▸ WORK INSTRUCTION: In the records below, locate the line containing "D108: diode 1N914", then extract it and all following lines exactly, ending with the last line.

══ DATA

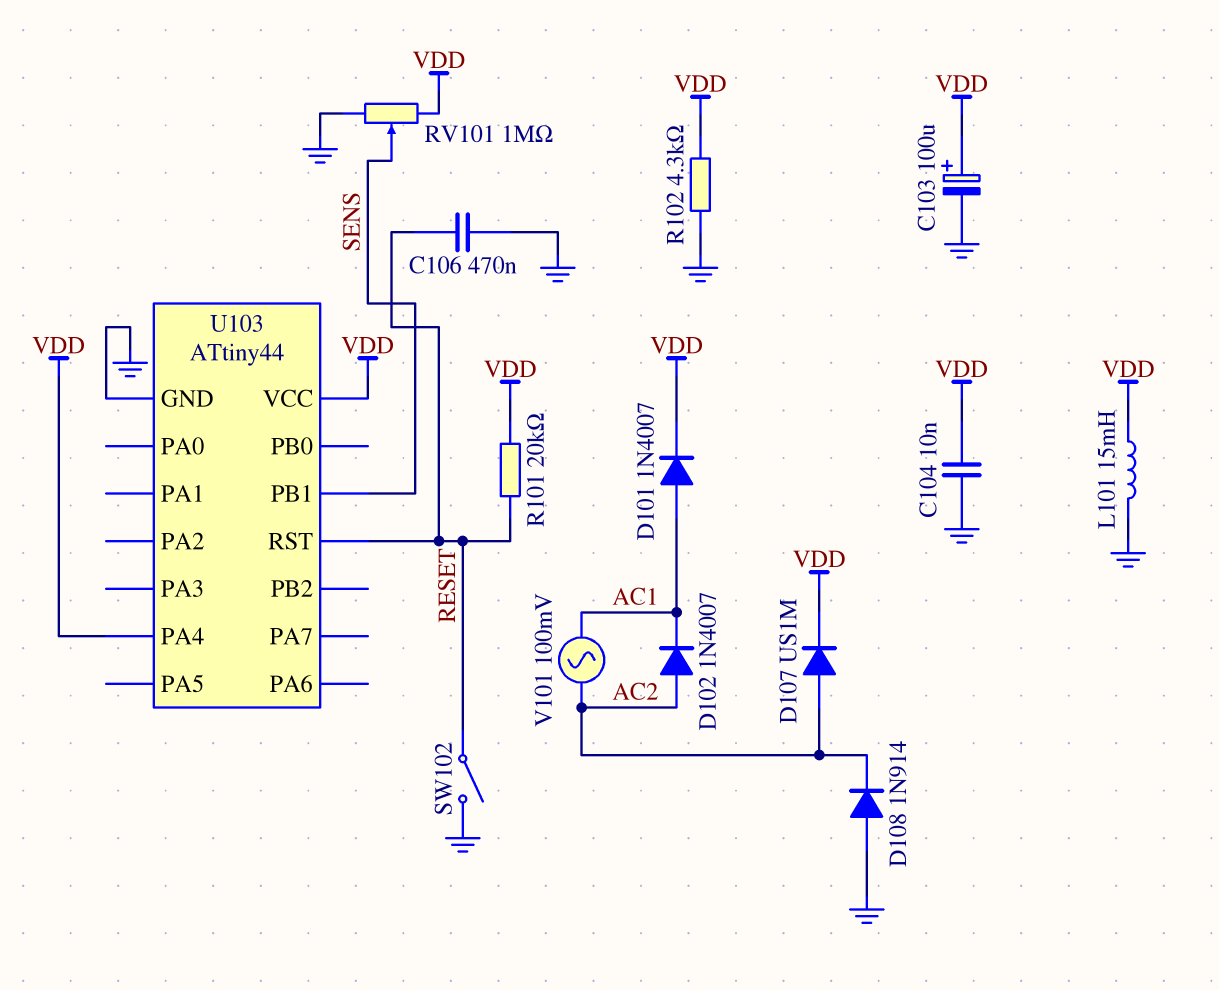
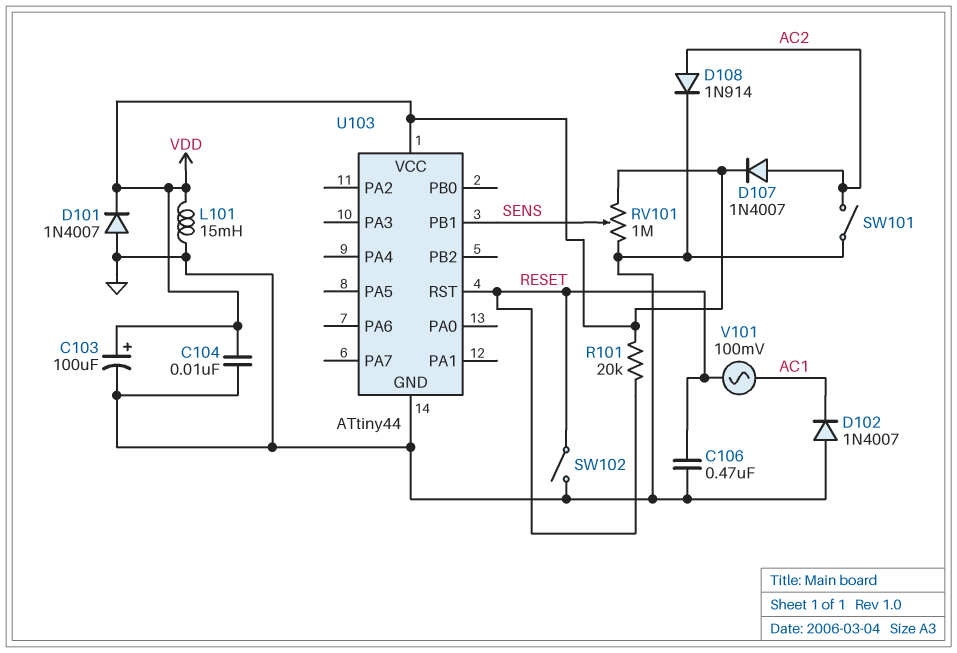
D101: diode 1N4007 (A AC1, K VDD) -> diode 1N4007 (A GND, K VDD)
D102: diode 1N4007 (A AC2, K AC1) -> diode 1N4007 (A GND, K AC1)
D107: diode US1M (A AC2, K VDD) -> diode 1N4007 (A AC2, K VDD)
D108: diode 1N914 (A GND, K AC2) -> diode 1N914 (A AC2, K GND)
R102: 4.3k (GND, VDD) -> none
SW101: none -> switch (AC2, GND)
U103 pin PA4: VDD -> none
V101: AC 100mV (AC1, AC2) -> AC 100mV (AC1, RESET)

════

▸ SOLVED PROBLEM:
D108: diode 1N914 (A GND, K AC2) -> diode 1N914 (A AC2, K GND)
R102: 4.3k (GND, VDD) -> none
SW101: none -> switch (AC2, GND)
U103 pin PA4: VDD -> none
V101: AC 100mV (AC1, AC2) -> AC 100mV (AC1, RESET)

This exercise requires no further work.